Work required: Please write out only the lines from the line with "(152, 306) = (162, 348): white" to the line with "camera: 45 degrees right, 0 degrees up", inclusive, exactly as they stand below, without the pictures.

─── Data to use

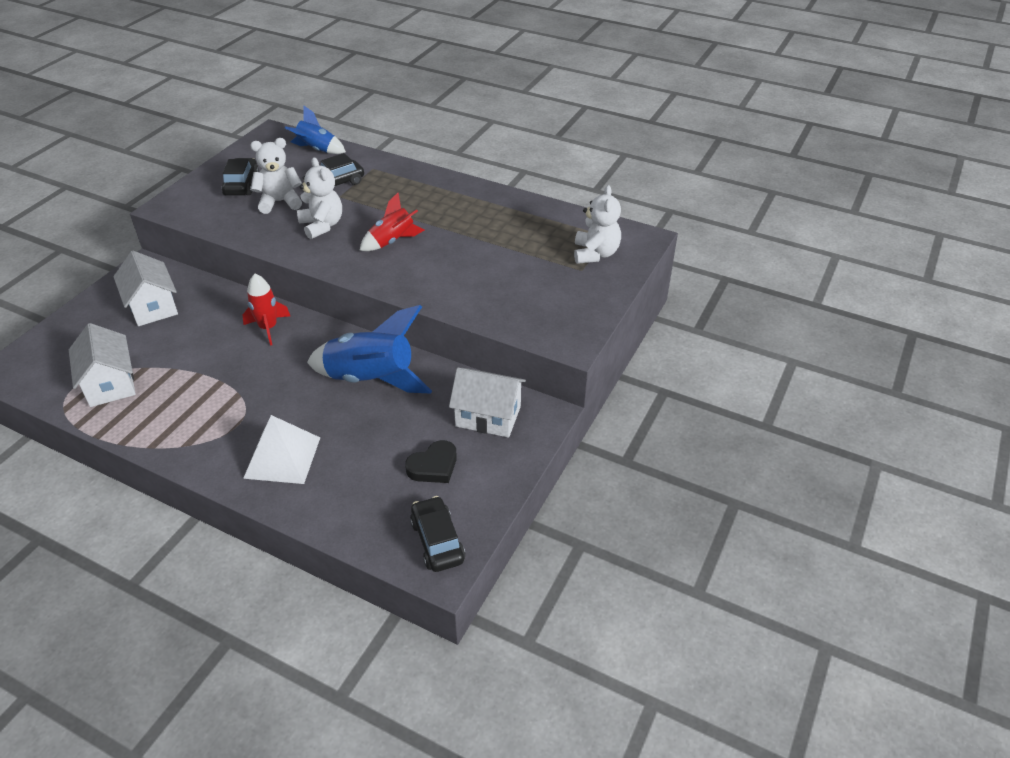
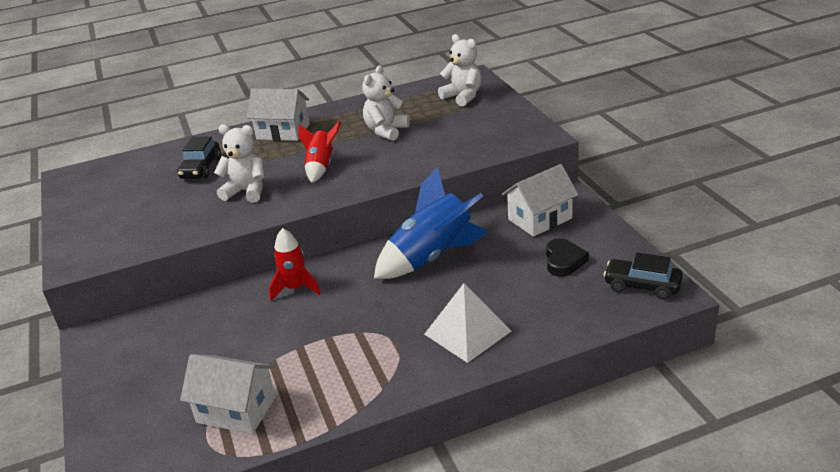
camera: 45 degrees left, 10 degrees down
(152, 306) = (162, 348): white house -> white house (283, 132)
(242, 184) = (116, 213): black car -> none
(280, 202) = (178, 202): white teddy bear -> white teddy bear (386, 131)
(317, 150) = (136, 162): blue rocket -> none

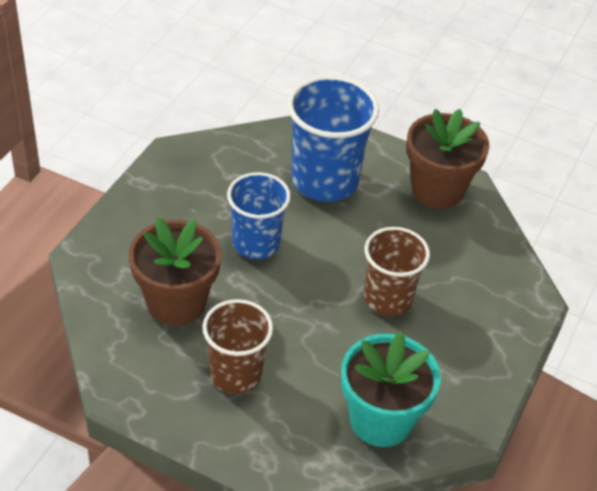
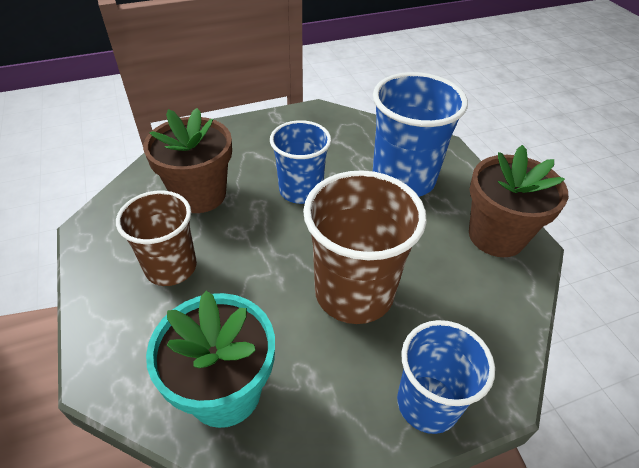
camera: 45 degrees right, 0 degrees up
(388, 298) = (354, 292): brown cup -> brown cup, size x1.50
(502, 336) = (427, 403): none -> blue cup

──────

Answer below:
(152, 306) = (162, 348): white house -> white house (283, 132)
(242, 184) = (116, 213): black car -> none
(280, 202) = (178, 202): white teddy bear -> white teddy bear (386, 131)
(317, 150) = (136, 162): blue rocket -> none

camera: 45 degrees right, 0 degrees up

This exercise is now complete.